**What to produce:** Wherever the string "orange" shows up in the material below, copy that line.

**Extracted entries:**
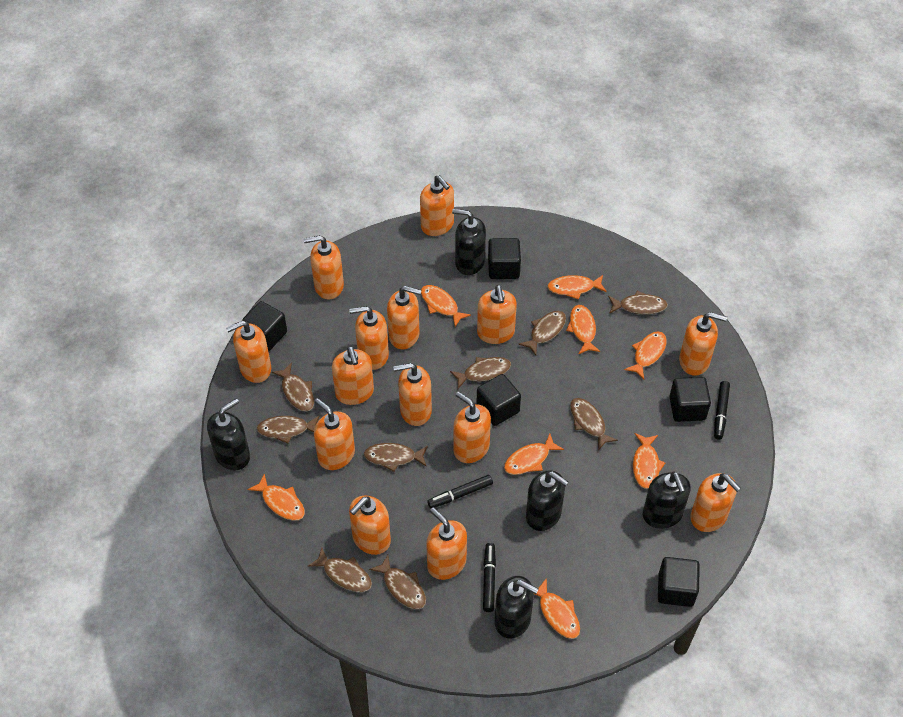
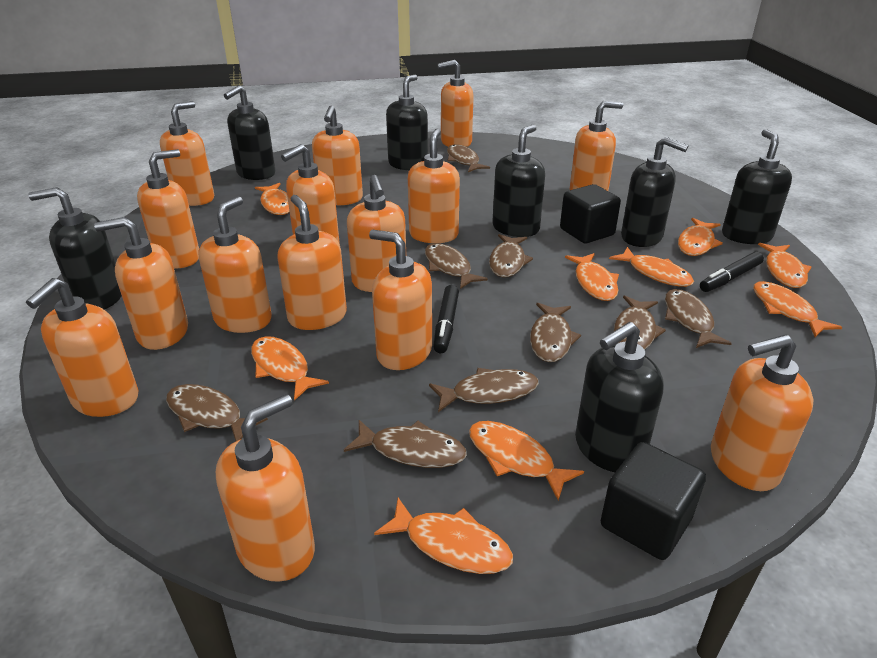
black cube: 5 -> 2
black marker: 3 -> 2
black soap dispenser: 5 -> 7
orange fish: 8 -> 9
orange soap dispenser: 14 -> 15

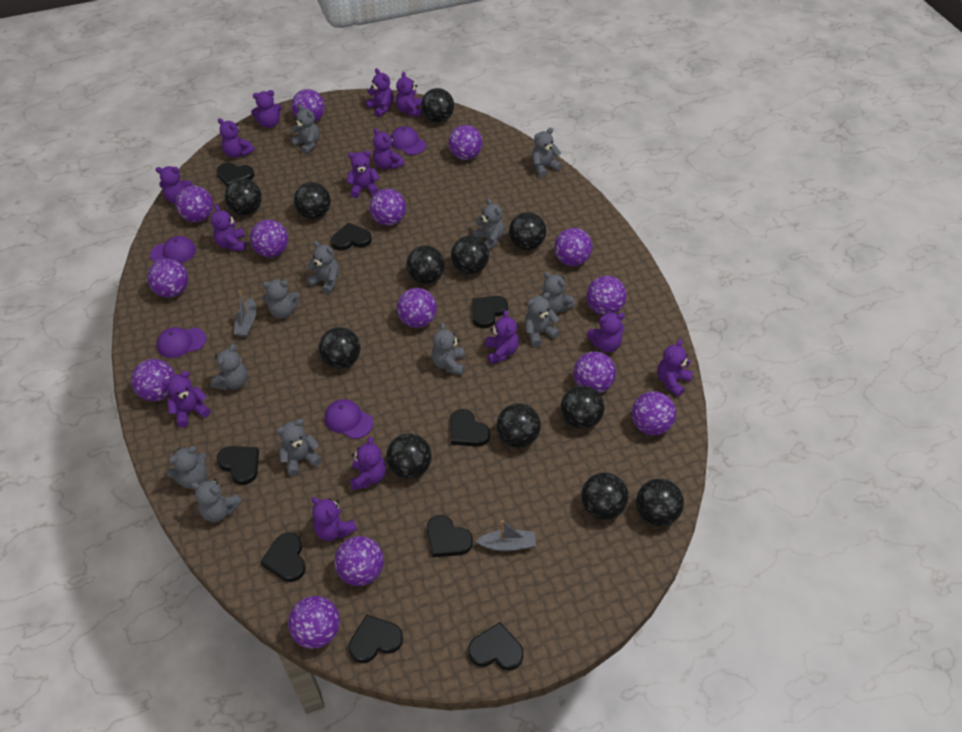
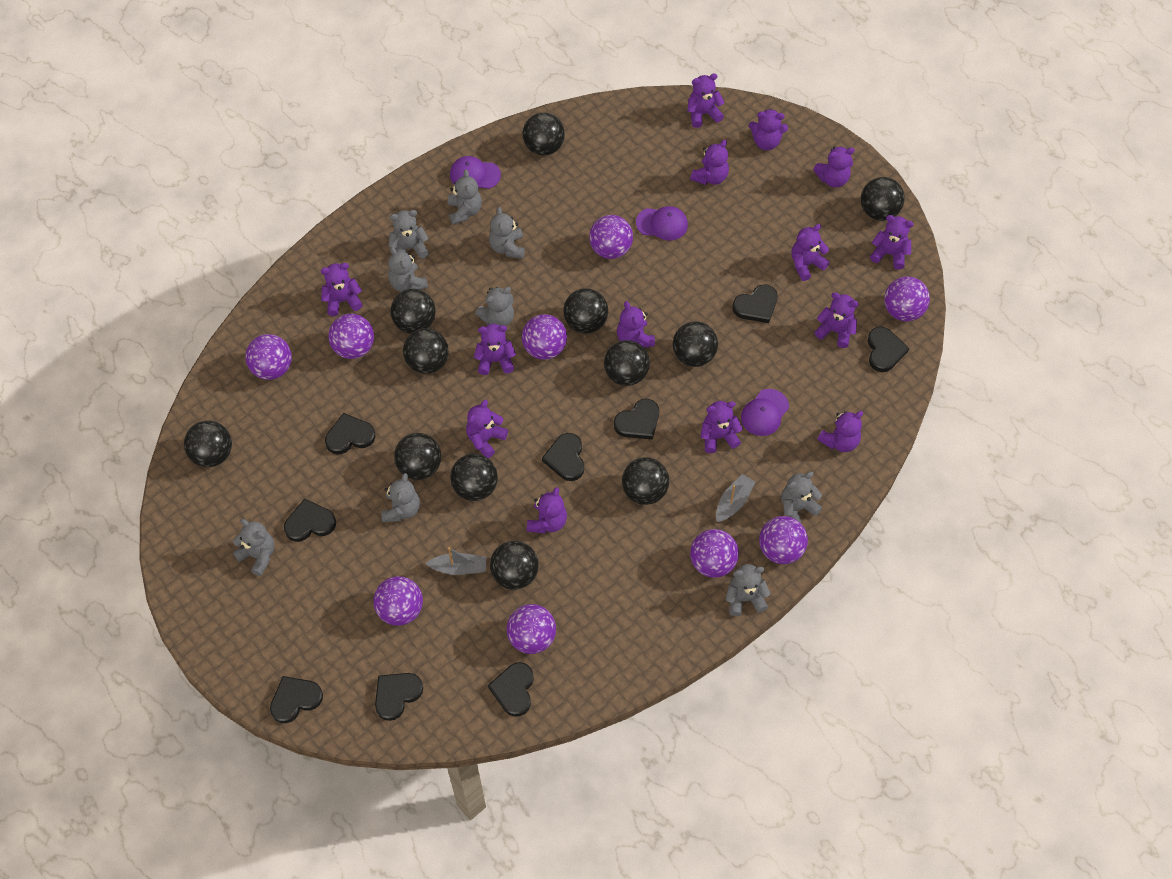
grey teddy bear: 12 -> 9
purple ball: 14 -> 9
purple cap: 4 -> 3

**Output:**
orange fish: 8 -> 9
orange soap dispenser: 14 -> 15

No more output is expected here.